--- RECORDS FOR THIS EXERCISE ---
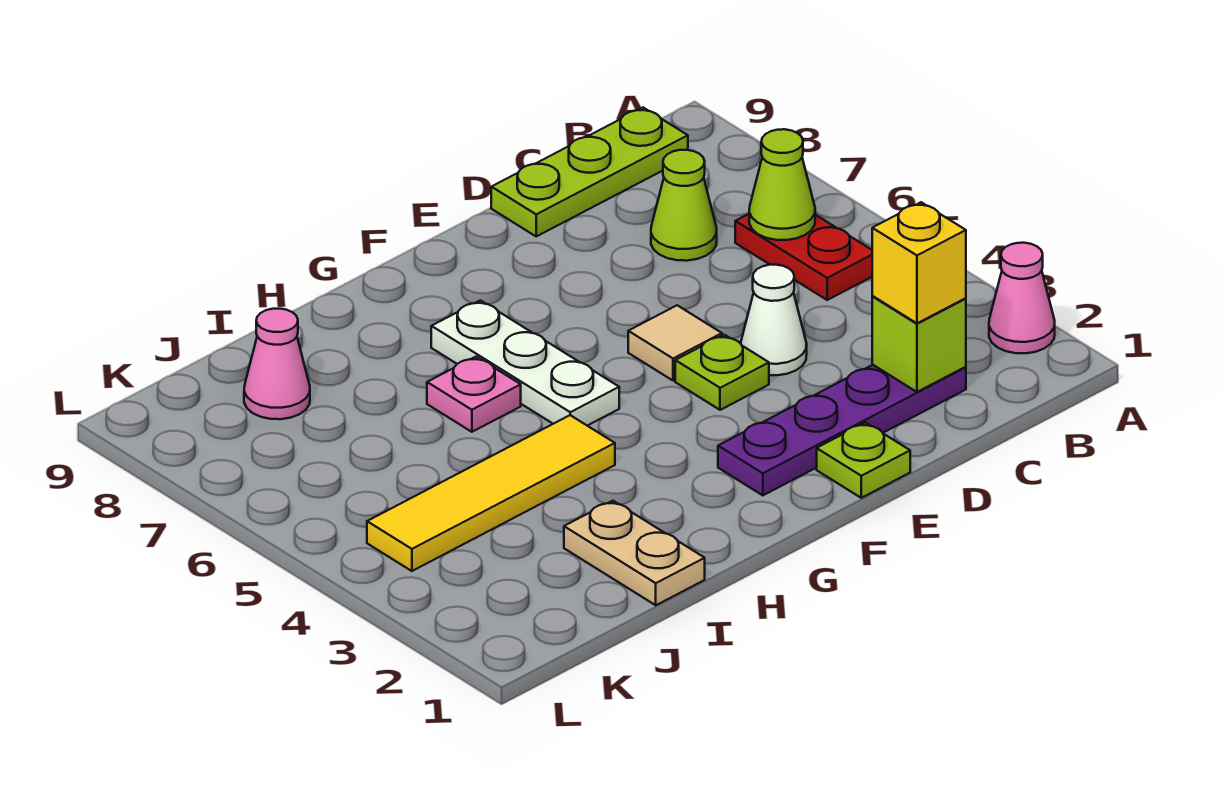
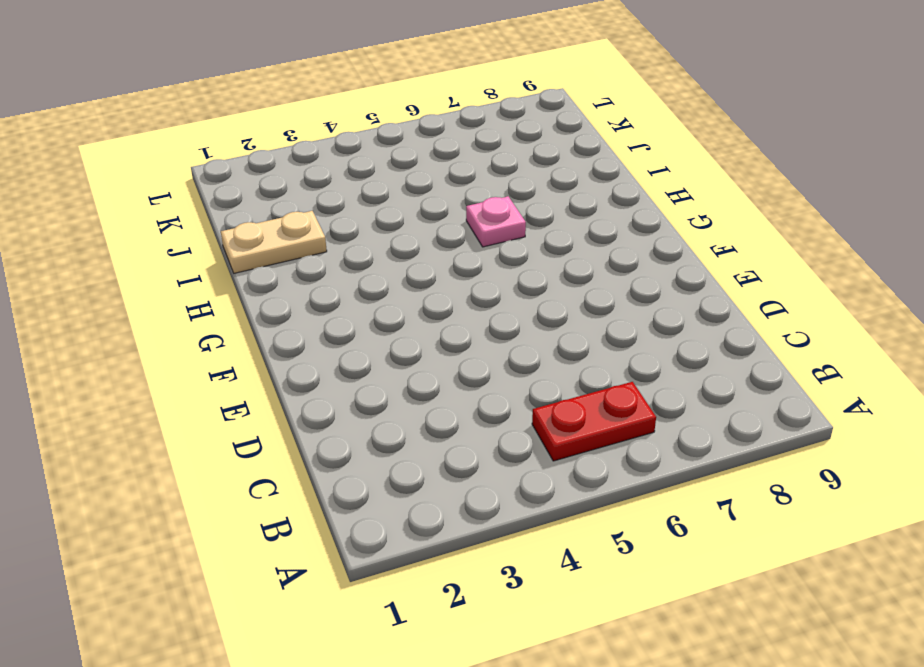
none -> pink 1x1 cone [989,243,1055,353]
none -> lime 1x3 plate [491,108,688,236]
none -> purple 1x4 plate [718,365,966,495]

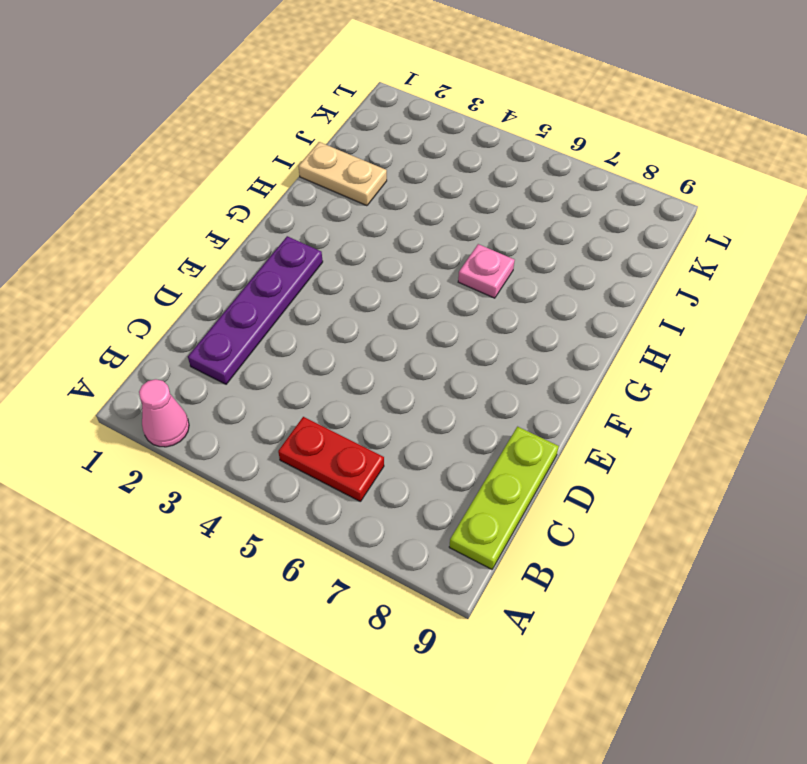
none -> lime 1x1 cone [651,150,717,261]
none -> white 1x1 cone [741,265,807,375]
none -> lime 1x1 plate [817,423,910,498]

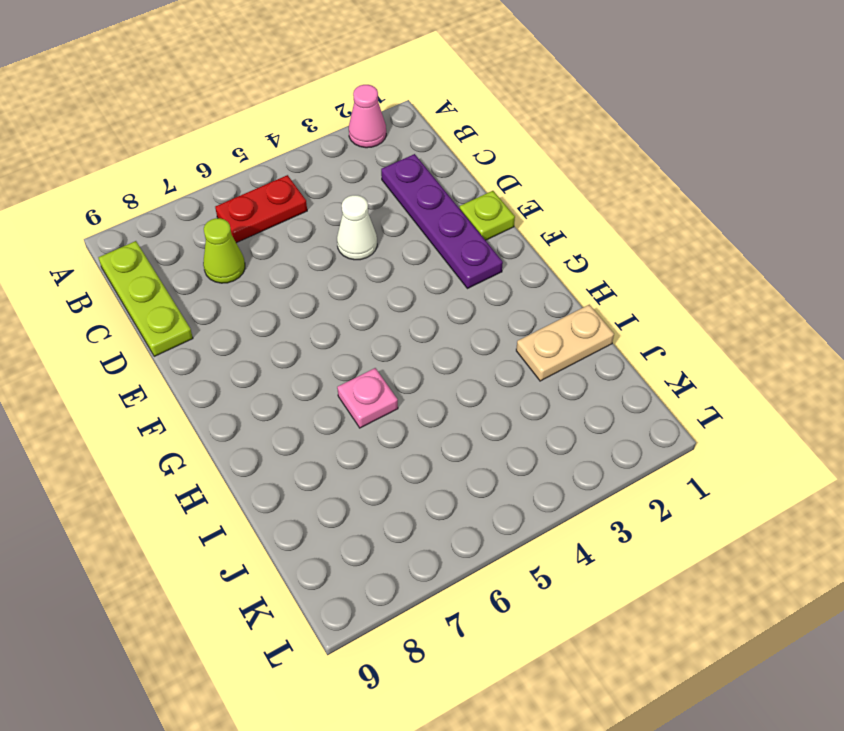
none -> lime 1x1 plate [675,335,769,410]
none -> tan 1x1 tile [628,305,722,381]
none -> white 1x3 plate [431,300,619,426]

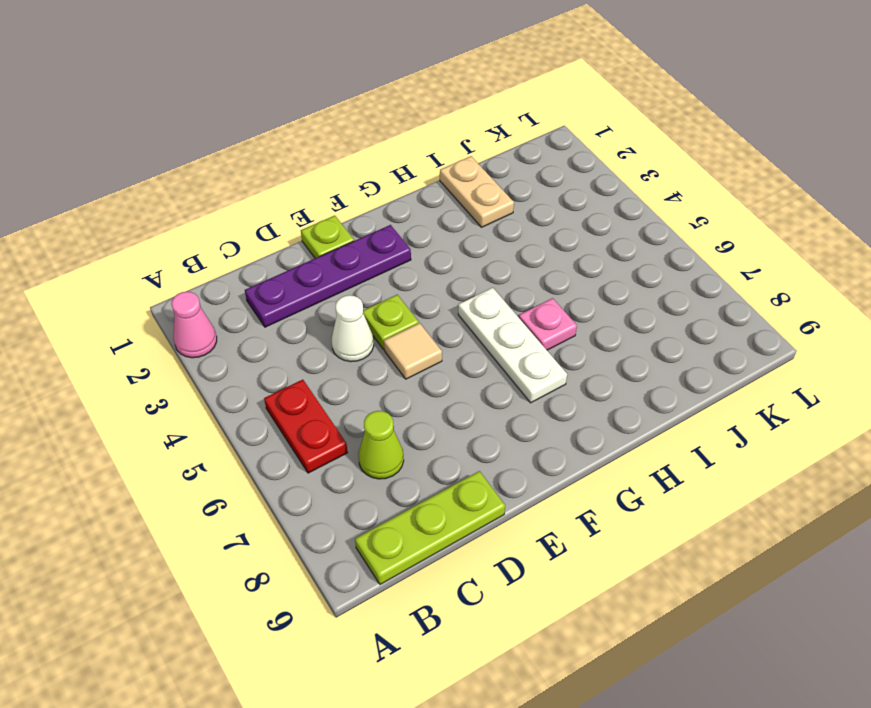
none -> yellow 1x4 tile [367,415,615,571]
none -> pink 1x1 cone [244,309,310,419]
none -> lime 1x1 cone [749,129,815,240]

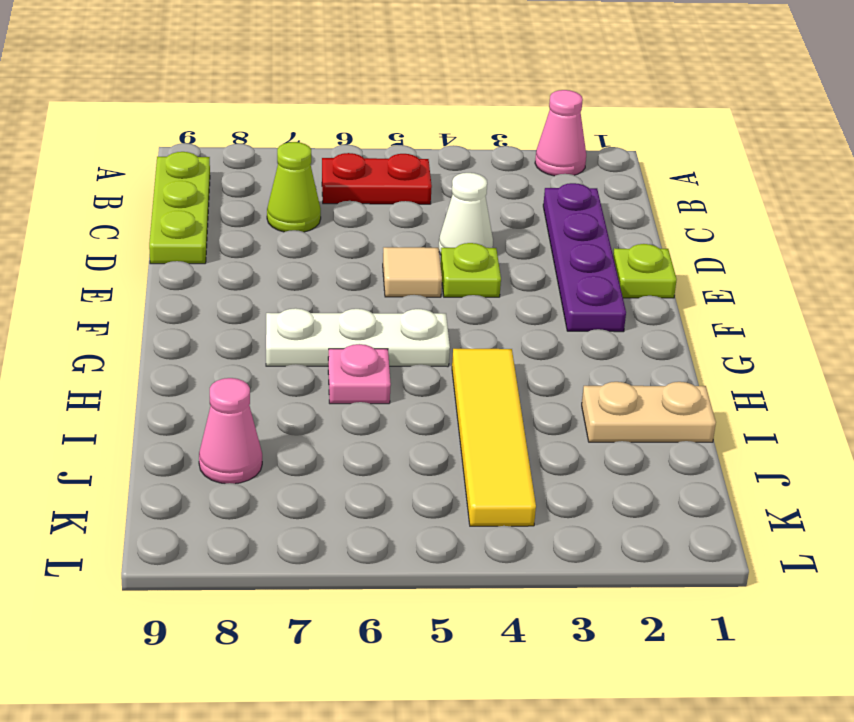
none -> lime 1x1 cone [749,129,815,240]
none -> lime 1x1 brick [872,296,966,392]
none -> yellow 1x1 brick [872,202,966,323]

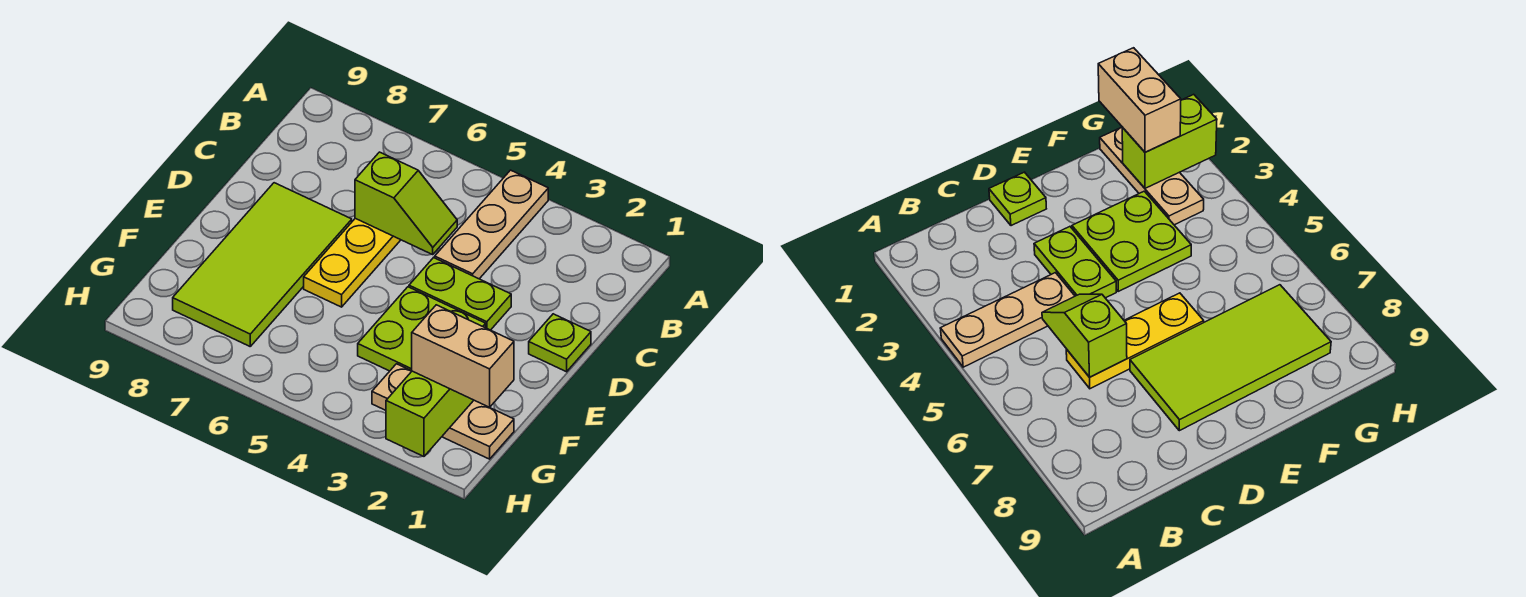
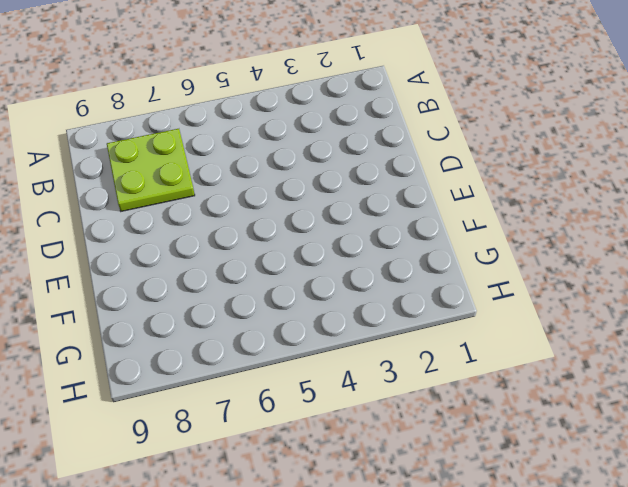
lime 2x2 plate [107,129,195,211] -> lime 2x2 plate moved to [358,287,486,371]
none -> tan 1x3 plate [435,170,548,279]
none -> yellow 1x3 plate [304,218,400,307]

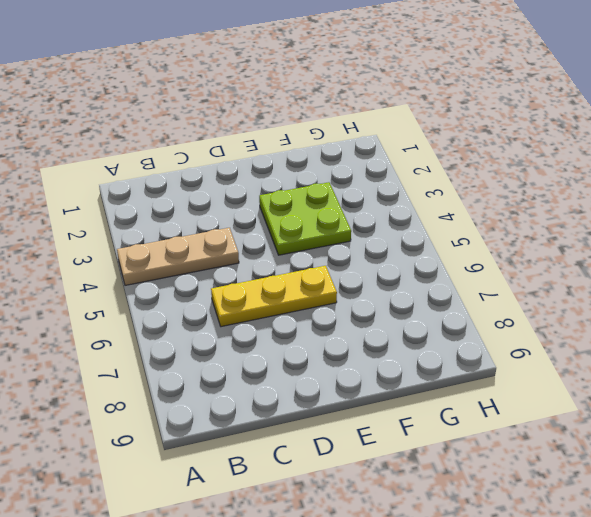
none -> lime 1x1 plate [529,314,591,372]
none -> lime 1x2 plate [409,258,511,330]

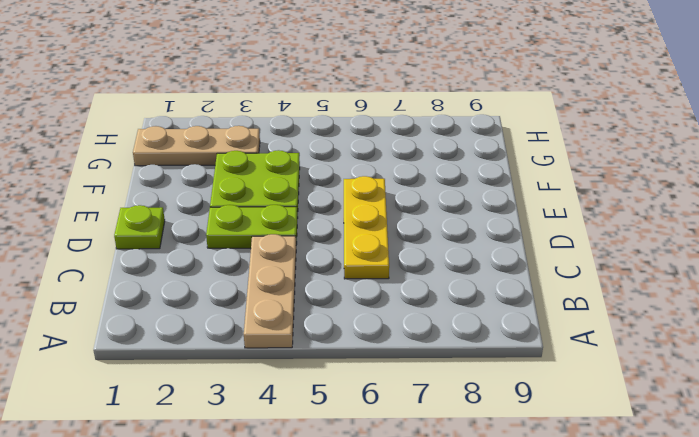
none -> lime 2x4 tile [173,183,352,346]
none -> lime 1x2 slope [355,152,457,254]

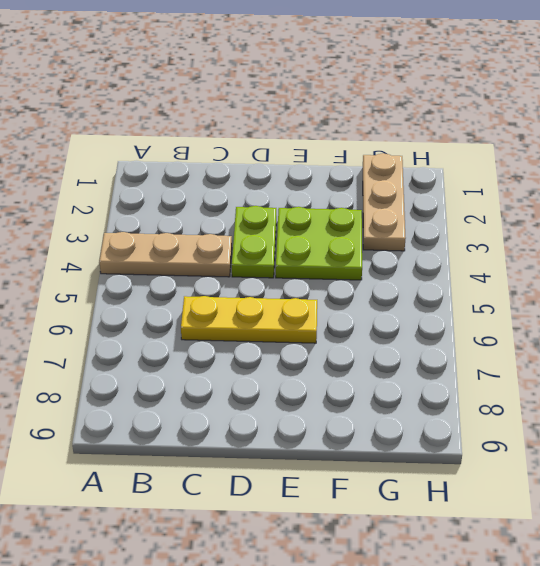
none -> lime 1x1 plate [529,314,591,372]
none -> lime 2x4 tile [173,183,352,346]

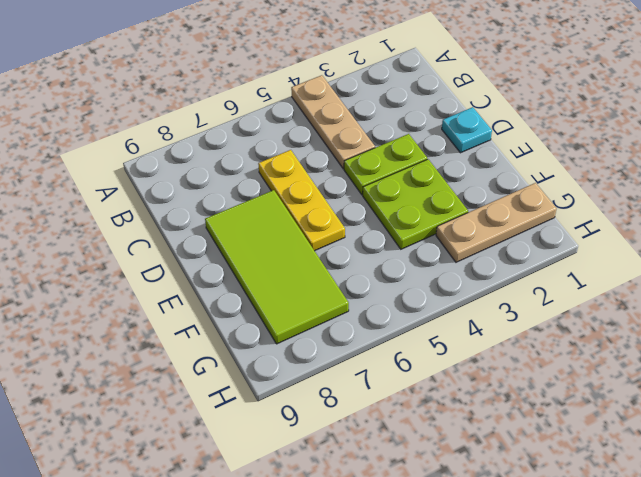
cyan 1x1 plate [442,107,492,153] -> lime 1x1 plate [529,314,591,372]
none -> lime 1x2 slope [355,152,457,254]
none -> lime 1x2 brick [386,371,474,456]

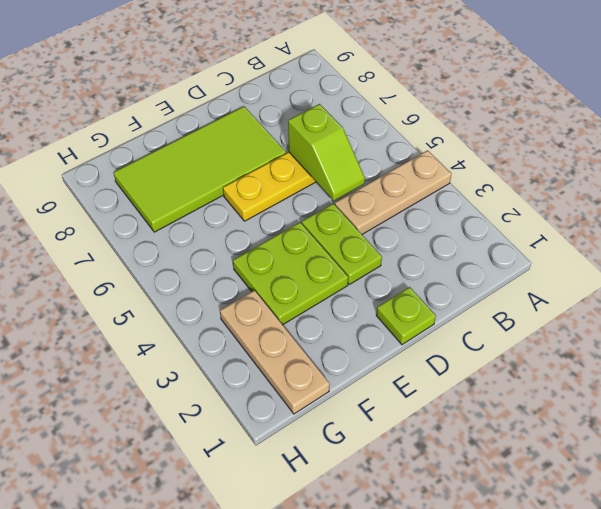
none -> lime 1x2 brick [386,371,474,456]
none -> tan 1x2 brick [412,305,514,407]

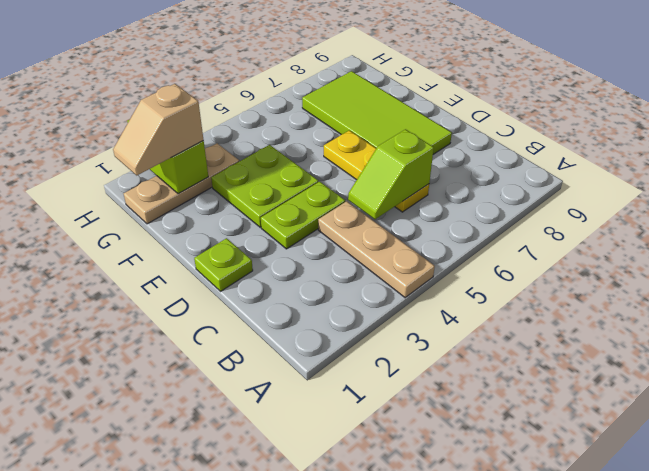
tan 1x2 slope [113,84,204,175] -> tan 1x2 brick [412,305,514,407]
---
Give back the exact lines above, running from the one that has "none -> white 1x3 plate [431,300,619,426]" through the one that has "lime 2x2 plate [107,129,195,211]", with nothing added and no pictures.

▶ _FINISHED TASK_
none -> white 1x3 plate [431,300,619,426]

none -> yellow 1x4 tile [367,415,615,571]
none -> pink 1x1 cone [244,309,310,419]
none -> lime 1x1 cone [749,129,815,240]

none -> lime 1x1 cone [749,129,815,240]
none -> lime 1x1 brick [872,296,966,392]
none -> yellow 1x1 brick [872,202,966,323]

lime 2x2 plate [107,129,195,211] -> lime 2x2 plate moved to [358,287,486,371]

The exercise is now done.